• PROBLEM DETAILS: Show each line of the data below in which "left" occurs.

Object change listings:
----------
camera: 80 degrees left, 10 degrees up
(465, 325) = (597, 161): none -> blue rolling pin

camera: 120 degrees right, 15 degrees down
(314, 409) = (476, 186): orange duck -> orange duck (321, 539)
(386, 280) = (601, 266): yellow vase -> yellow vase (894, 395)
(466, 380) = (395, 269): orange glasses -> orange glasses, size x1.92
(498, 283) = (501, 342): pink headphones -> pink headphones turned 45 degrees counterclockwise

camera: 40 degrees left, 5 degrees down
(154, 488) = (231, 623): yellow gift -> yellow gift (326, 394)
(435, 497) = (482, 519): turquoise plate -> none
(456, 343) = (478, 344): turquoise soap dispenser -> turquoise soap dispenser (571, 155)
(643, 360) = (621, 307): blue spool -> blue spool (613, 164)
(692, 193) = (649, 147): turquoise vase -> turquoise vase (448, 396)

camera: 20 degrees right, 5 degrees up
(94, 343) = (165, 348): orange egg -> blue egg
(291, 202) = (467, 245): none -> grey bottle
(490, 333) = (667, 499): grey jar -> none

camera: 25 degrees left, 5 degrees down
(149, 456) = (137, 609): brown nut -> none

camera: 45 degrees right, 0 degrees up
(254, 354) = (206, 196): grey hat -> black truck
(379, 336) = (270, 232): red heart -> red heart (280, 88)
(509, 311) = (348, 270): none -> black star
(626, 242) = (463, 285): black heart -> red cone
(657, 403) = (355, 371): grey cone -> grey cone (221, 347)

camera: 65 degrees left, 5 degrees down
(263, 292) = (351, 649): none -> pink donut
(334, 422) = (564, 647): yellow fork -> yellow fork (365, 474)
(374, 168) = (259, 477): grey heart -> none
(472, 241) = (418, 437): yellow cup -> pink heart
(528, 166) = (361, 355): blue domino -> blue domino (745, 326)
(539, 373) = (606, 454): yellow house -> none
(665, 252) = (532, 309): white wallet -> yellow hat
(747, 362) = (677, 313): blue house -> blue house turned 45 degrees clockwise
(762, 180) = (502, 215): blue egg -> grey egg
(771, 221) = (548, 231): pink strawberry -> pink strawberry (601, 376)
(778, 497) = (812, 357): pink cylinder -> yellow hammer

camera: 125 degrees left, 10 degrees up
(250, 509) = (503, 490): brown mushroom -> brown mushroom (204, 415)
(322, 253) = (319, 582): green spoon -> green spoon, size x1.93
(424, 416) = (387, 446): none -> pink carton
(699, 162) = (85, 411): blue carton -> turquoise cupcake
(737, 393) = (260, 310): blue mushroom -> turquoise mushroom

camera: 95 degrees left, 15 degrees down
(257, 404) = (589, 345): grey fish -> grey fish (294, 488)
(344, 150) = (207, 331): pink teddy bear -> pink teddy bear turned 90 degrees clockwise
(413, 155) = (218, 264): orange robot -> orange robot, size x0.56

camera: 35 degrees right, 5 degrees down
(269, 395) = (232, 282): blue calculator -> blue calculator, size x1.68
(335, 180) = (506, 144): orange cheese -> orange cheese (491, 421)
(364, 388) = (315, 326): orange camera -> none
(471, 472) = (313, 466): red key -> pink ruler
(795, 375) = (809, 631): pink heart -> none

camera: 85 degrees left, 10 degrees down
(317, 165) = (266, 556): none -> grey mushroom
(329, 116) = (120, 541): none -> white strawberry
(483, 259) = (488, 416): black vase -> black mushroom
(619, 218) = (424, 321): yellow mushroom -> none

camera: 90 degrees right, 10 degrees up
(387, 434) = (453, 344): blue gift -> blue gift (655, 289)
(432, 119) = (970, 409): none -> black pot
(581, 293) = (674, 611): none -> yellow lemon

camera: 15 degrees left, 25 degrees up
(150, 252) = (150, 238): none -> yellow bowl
----------
• EXERCISE OUTPUT:
camera: 80 degrees left, 10 degrees up
camera: 40 degrees left, 5 degrees down
camera: 25 degrees left, 5 degrees down
camera: 65 degrees left, 5 degrees down
camera: 125 degrees left, 10 degrees up
camera: 95 degrees left, 15 degrees down
camera: 85 degrees left, 10 degrees down
camera: 15 degrees left, 25 degrees up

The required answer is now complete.